#### Material provided

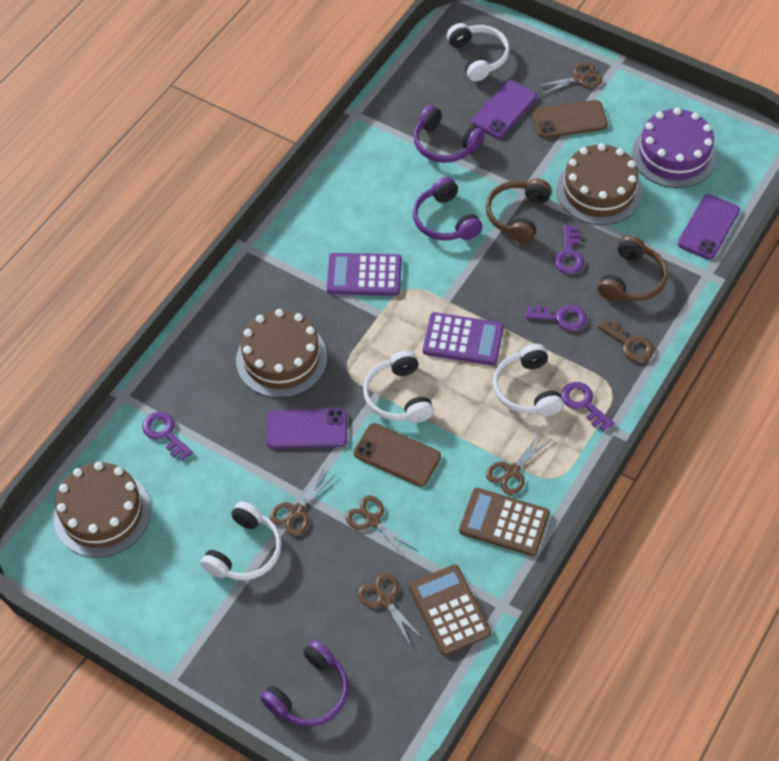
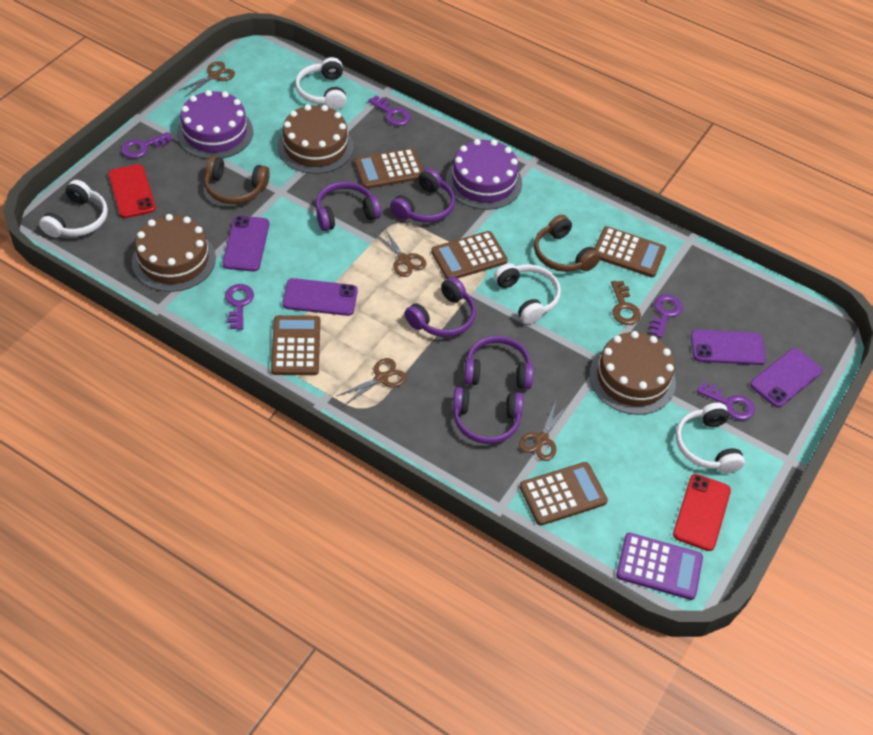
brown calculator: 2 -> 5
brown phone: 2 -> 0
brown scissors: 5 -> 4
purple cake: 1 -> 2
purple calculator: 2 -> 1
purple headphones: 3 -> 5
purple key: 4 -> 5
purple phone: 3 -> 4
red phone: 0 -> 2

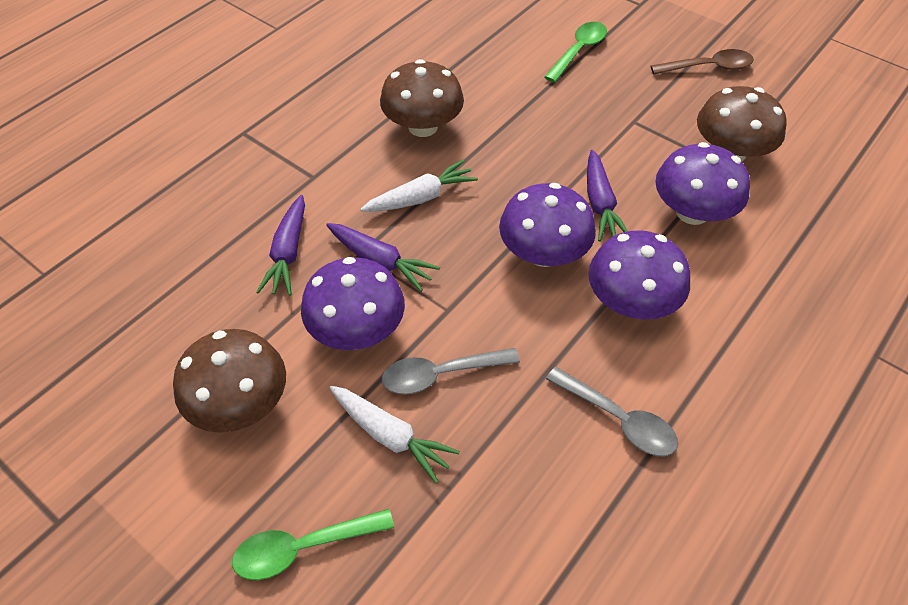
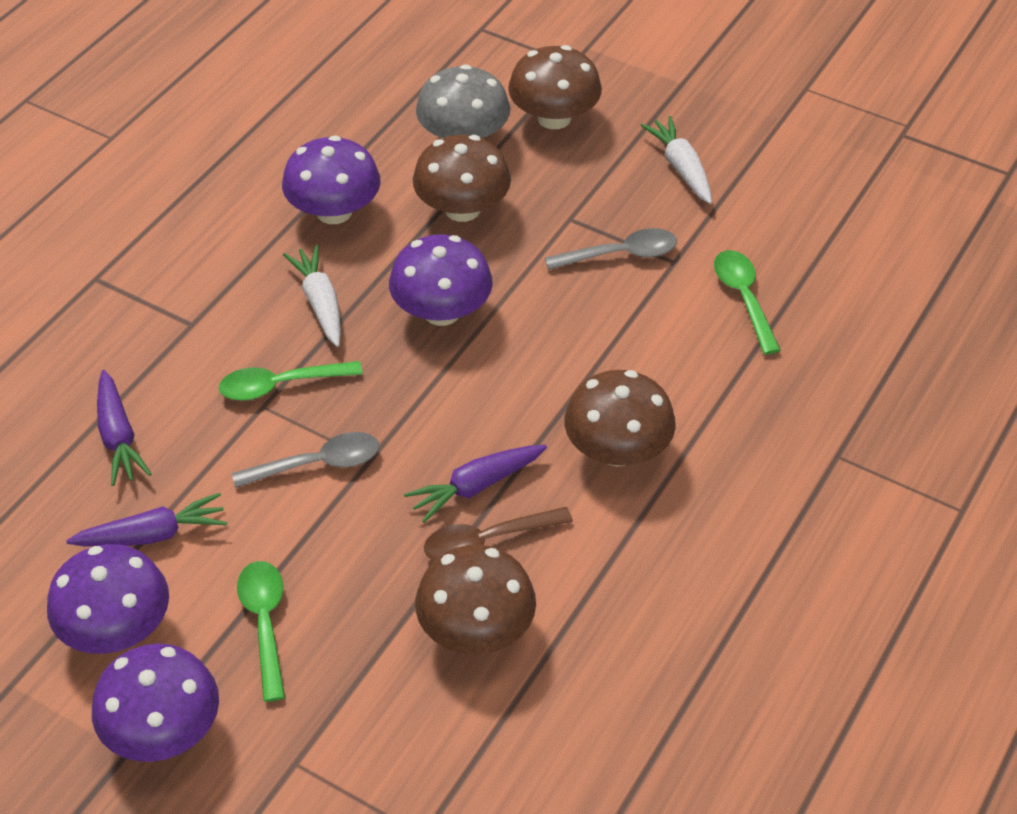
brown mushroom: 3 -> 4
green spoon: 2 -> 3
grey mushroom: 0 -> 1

########

Word for word, repeat each line of the records, and leave every image out.

brown calculator: 2 -> 5
brown phone: 2 -> 0
brown scissors: 5 -> 4
purple cake: 1 -> 2
purple calculator: 2 -> 1
purple headphones: 3 -> 5
purple key: 4 -> 5
purple phone: 3 -> 4
red phone: 0 -> 2

brown mushroom: 3 -> 4
green spoon: 2 -> 3
grey mushroom: 0 -> 1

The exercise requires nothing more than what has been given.